(Object state comparisons)
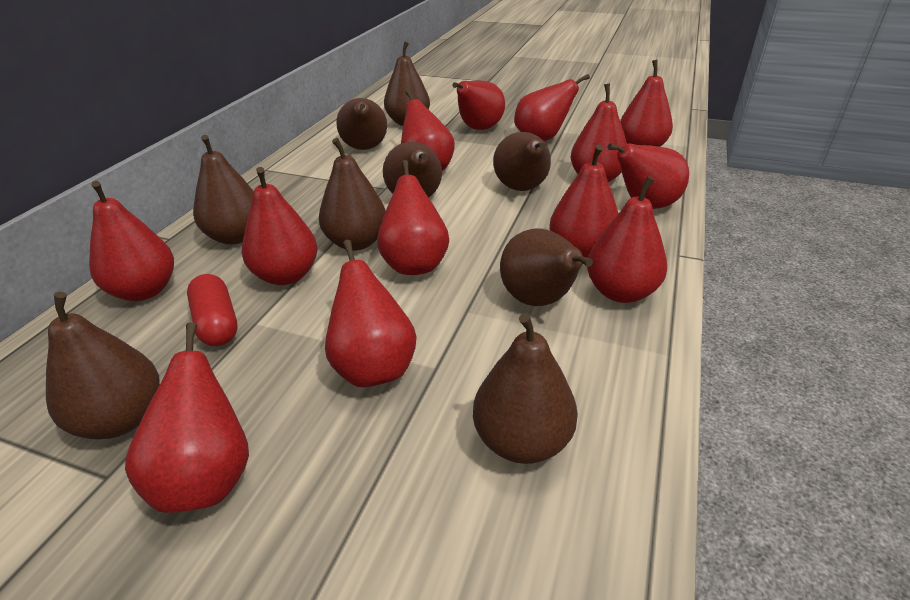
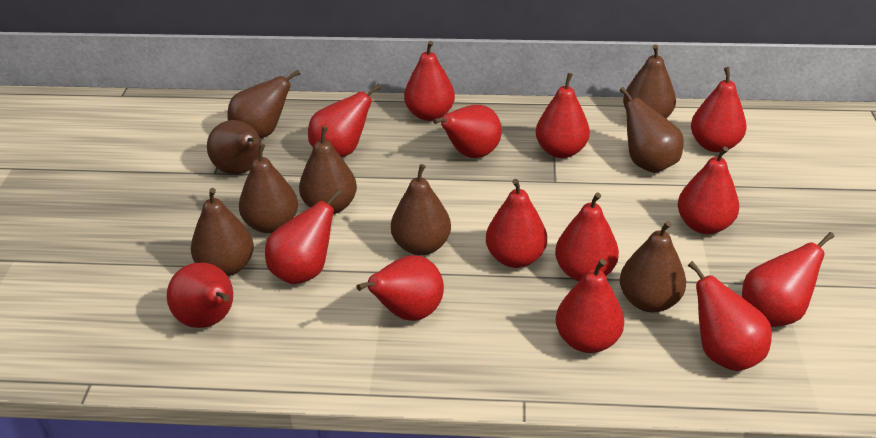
red capsule: 1 -> 0
red pear: 13 -> 14

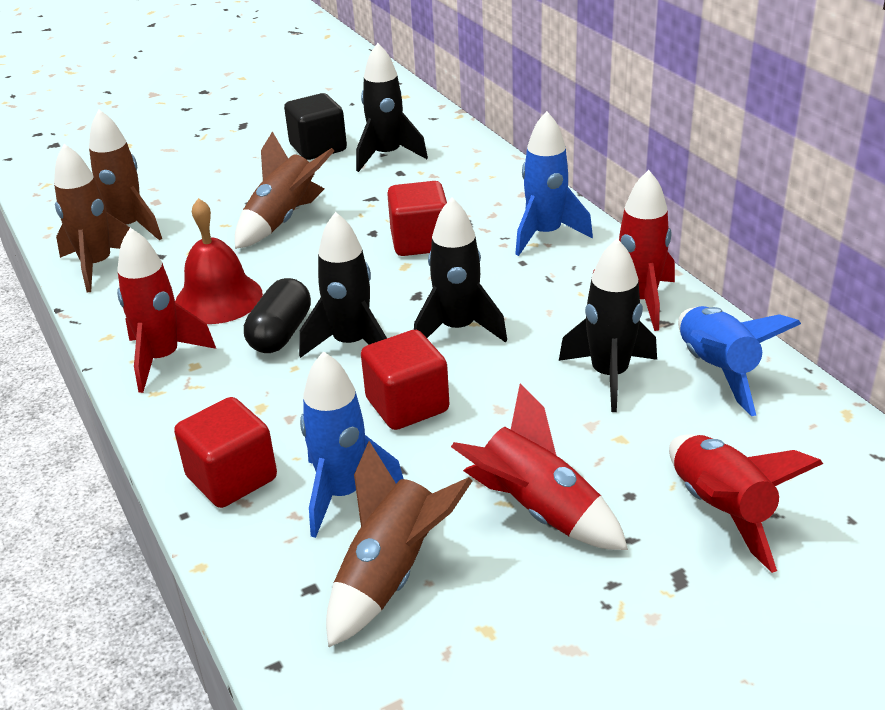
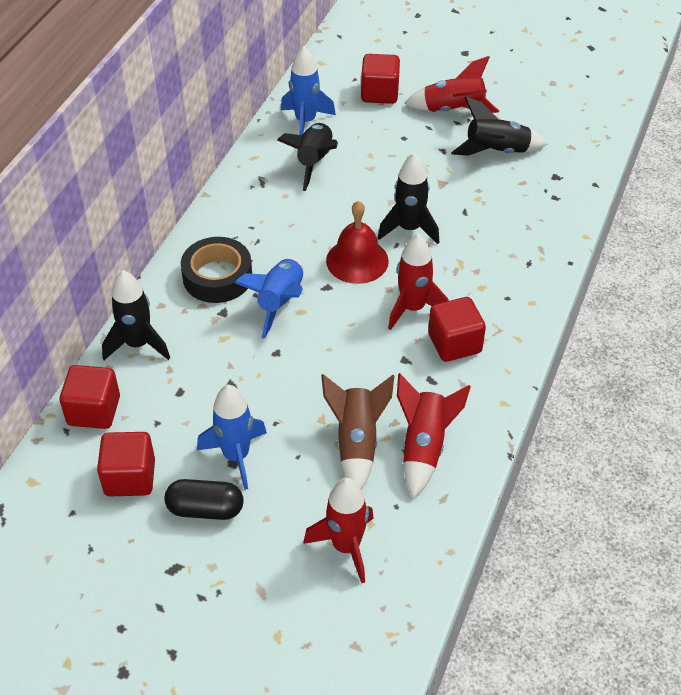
black cube: 1 -> 0
black tape: 0 -> 1
brown rocket: 4 -> 1
red cube: 3 -> 4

◆ **Work request**
Retype the records verbatim, but not their images.

◆ **Your solution**
red capsule: 1 -> 0
red pear: 13 -> 14

black cube: 1 -> 0
black tape: 0 -> 1
brown rocket: 4 -> 1
red cube: 3 -> 4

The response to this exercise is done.